The job is to output each record exactly as it stands, pictures excluded.

------------

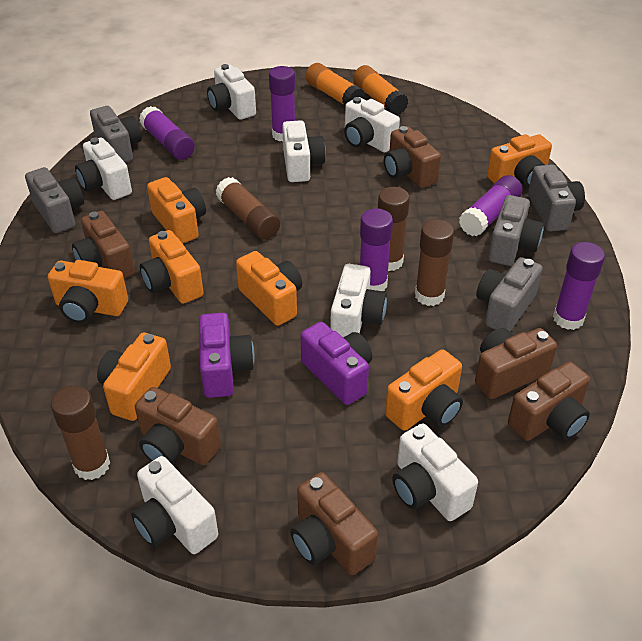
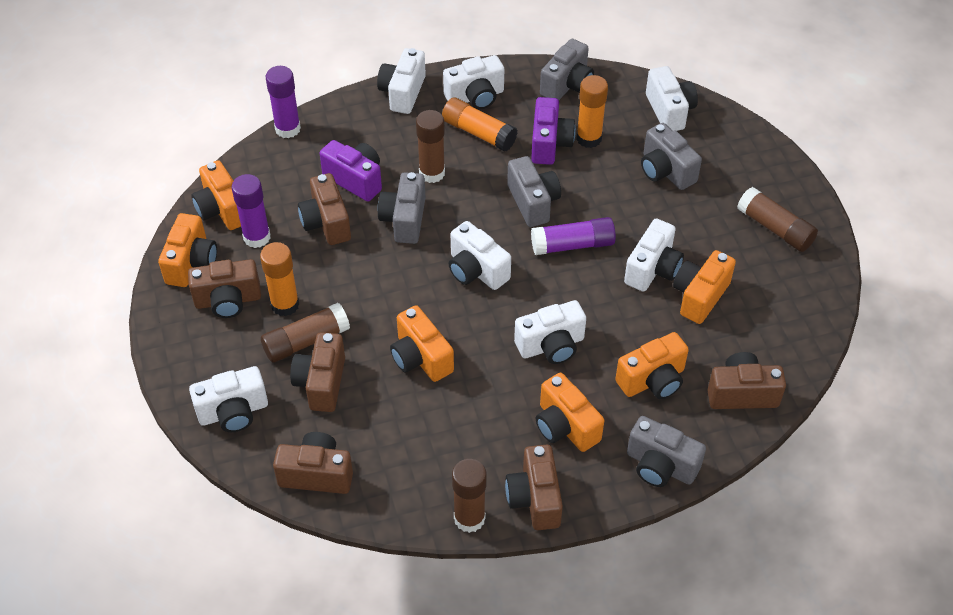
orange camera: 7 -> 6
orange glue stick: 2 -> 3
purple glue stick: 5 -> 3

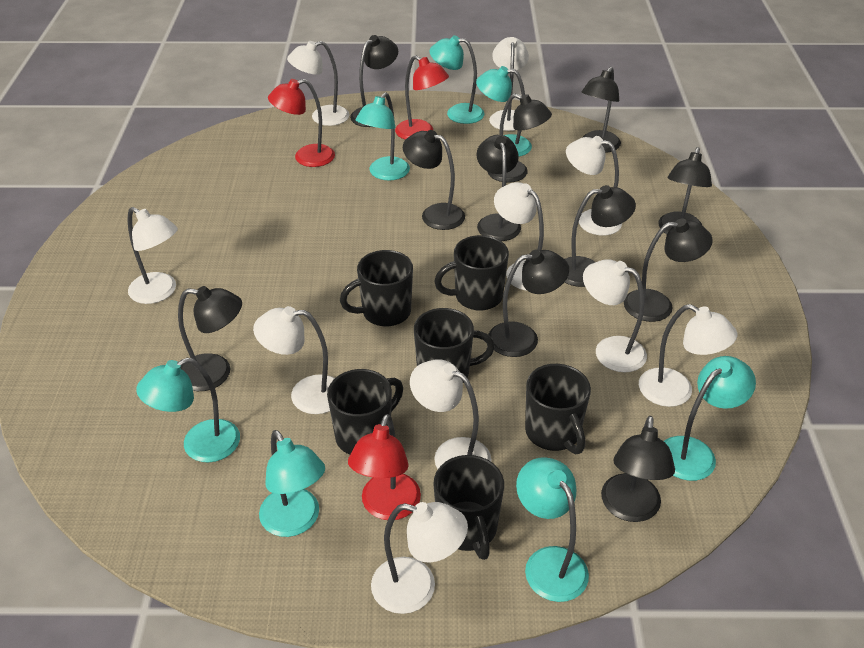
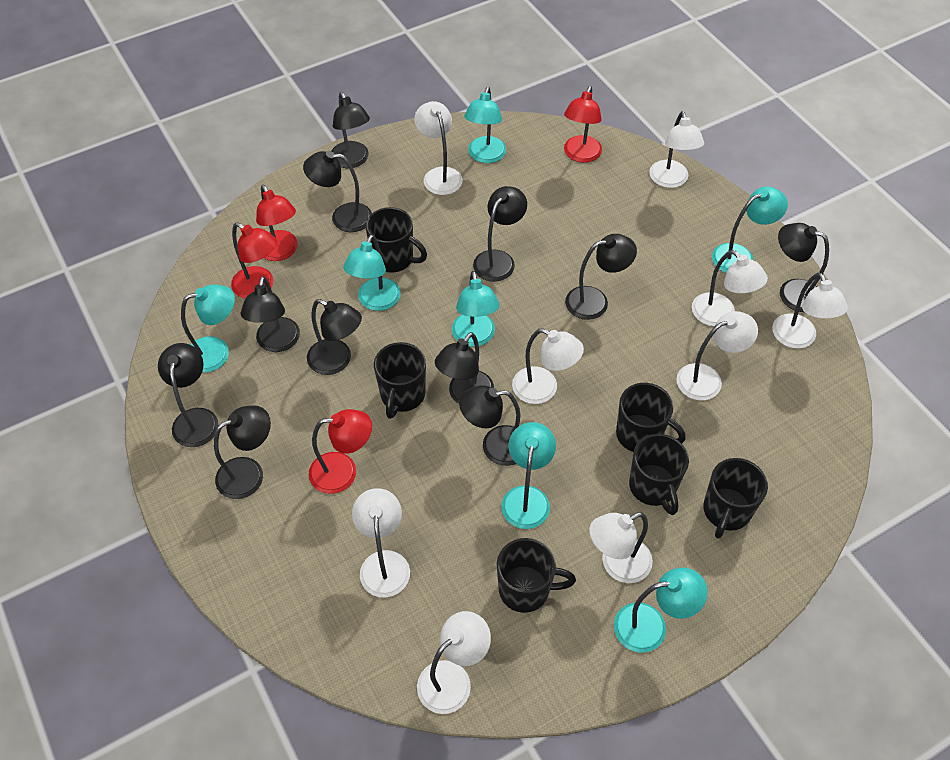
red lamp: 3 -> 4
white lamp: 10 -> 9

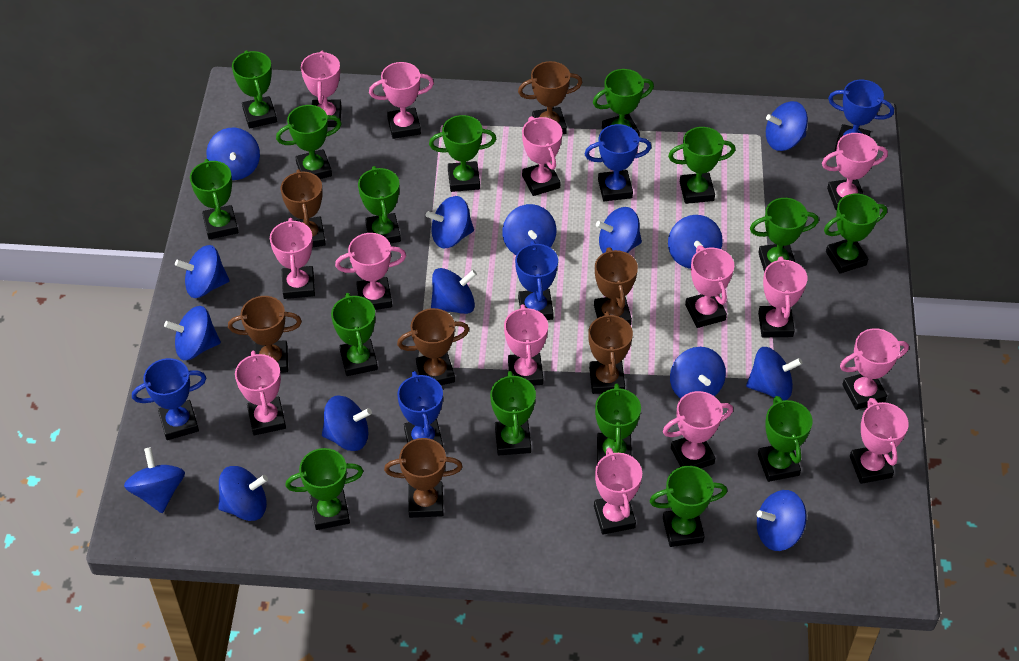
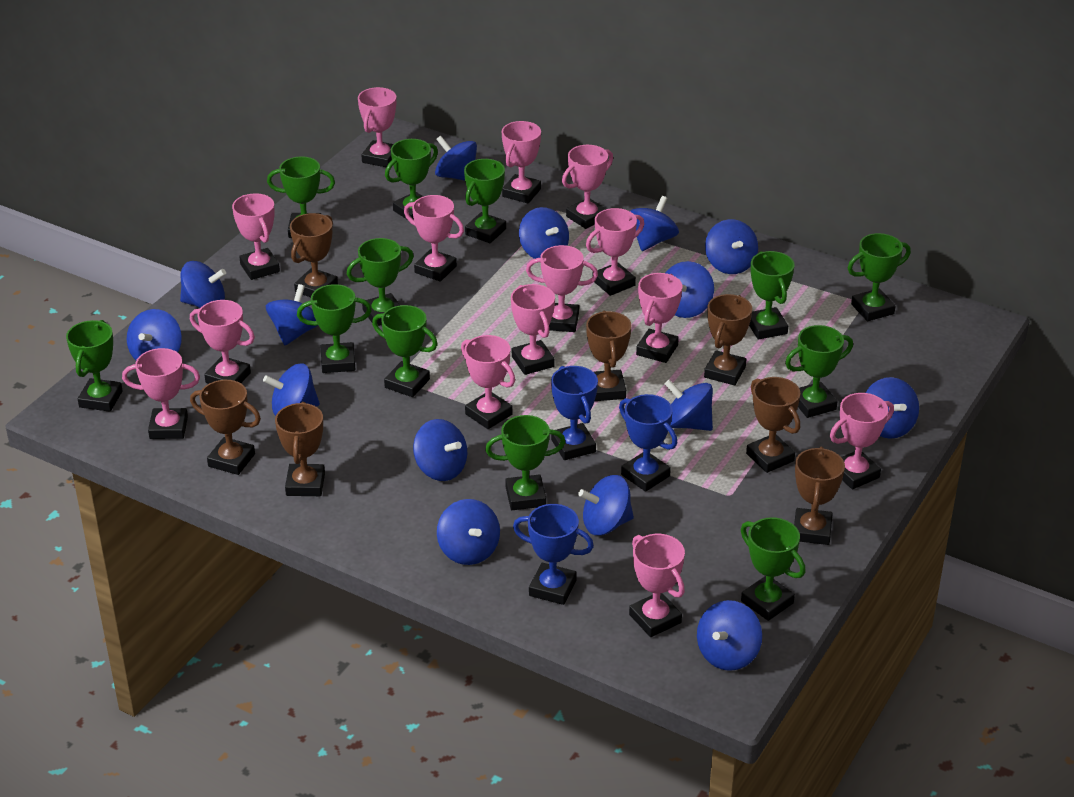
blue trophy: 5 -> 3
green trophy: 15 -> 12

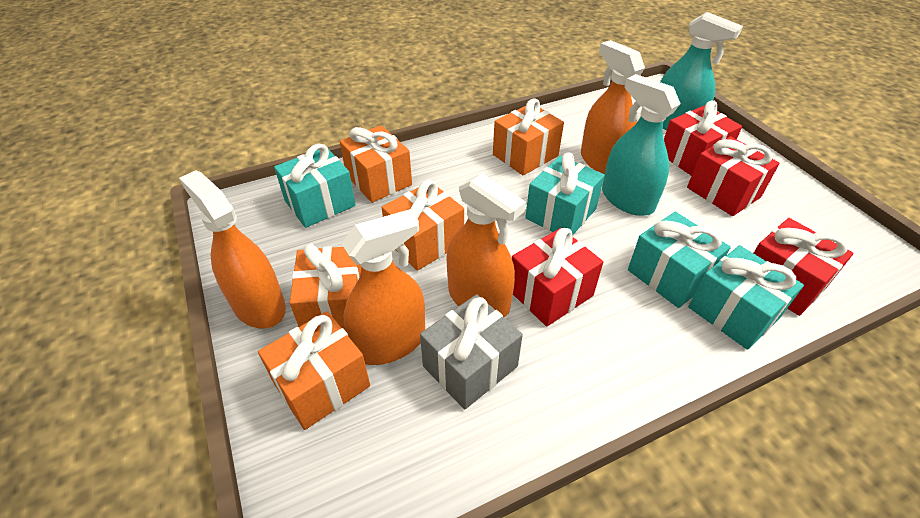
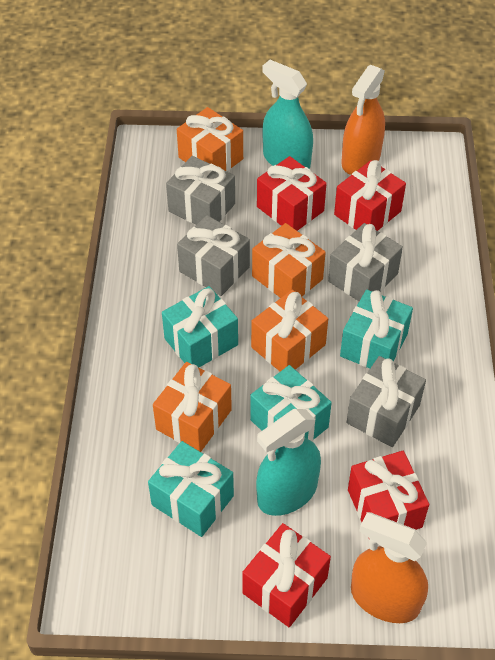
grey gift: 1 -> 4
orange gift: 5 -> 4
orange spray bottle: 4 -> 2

------------

Exercise answer:
orange camera: 7 -> 6
orange glue stick: 2 -> 3
purple glue stick: 5 -> 3

red lamp: 3 -> 4
white lamp: 10 -> 9

blue trophy: 5 -> 3
green trophy: 15 -> 12

grey gift: 1 -> 4
orange gift: 5 -> 4
orange spray bottle: 4 -> 2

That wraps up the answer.